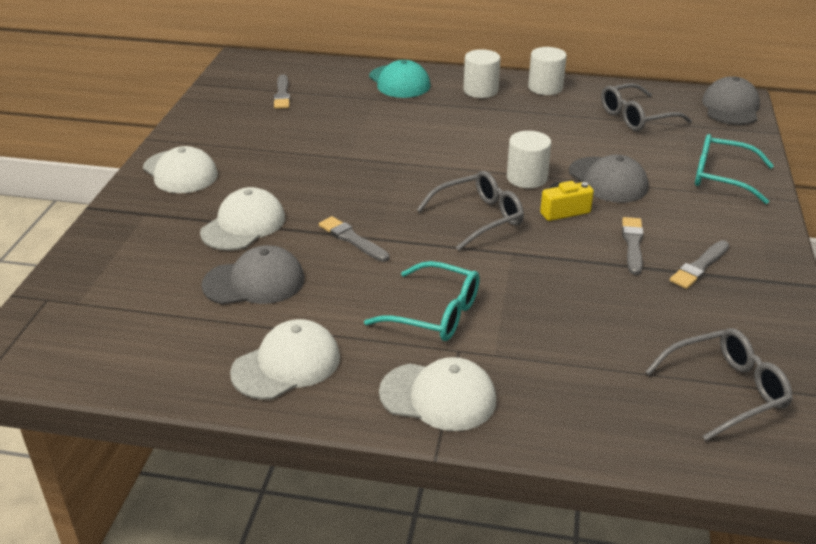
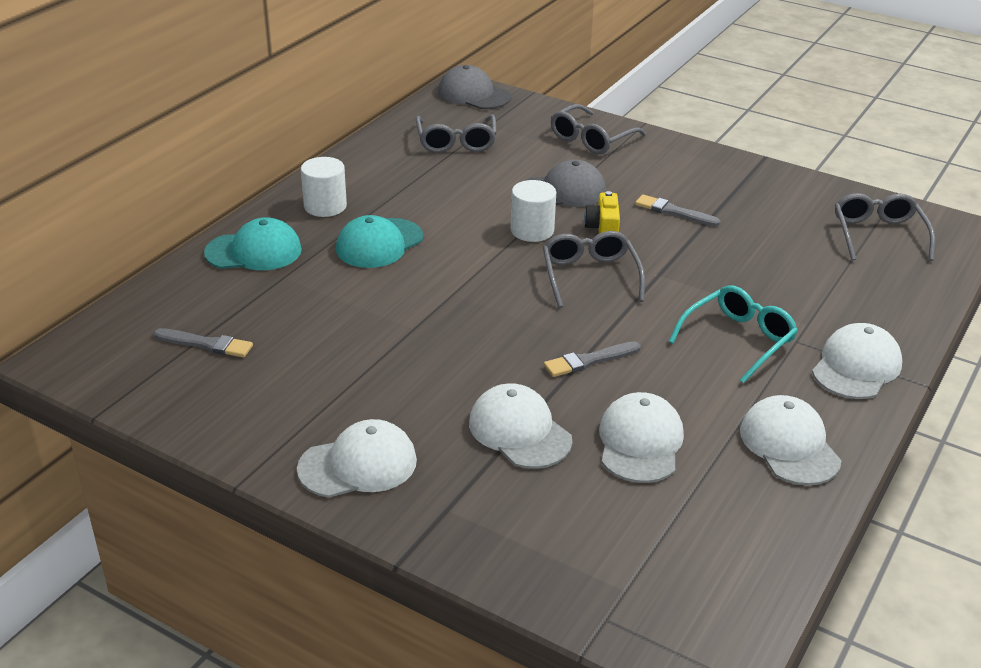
camera: 70 degrees left, 0 degrees up
(254, 282) = (640, 442): grey cap -> white cap
(448, 121) = (379, 244): none -> turquoise cap
(545, 88) = (353, 168): white cylinder -> none
(699, 267) = (720, 194): grey brush -> none
(722, 177) = (591, 139): turquoise glasses -> grey glasses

____

**Aim of the task:**
The records above should be duplicated exactly, with none of their pictures kept.

**The completed task:**
camera: 70 degrees left, 0 degrees up
(254, 282) = (640, 442): grey cap -> white cap
(448, 121) = (379, 244): none -> turquoise cap
(545, 88) = (353, 168): white cylinder -> none
(699, 267) = (720, 194): grey brush -> none
(722, 177) = (591, 139): turquoise glasses -> grey glasses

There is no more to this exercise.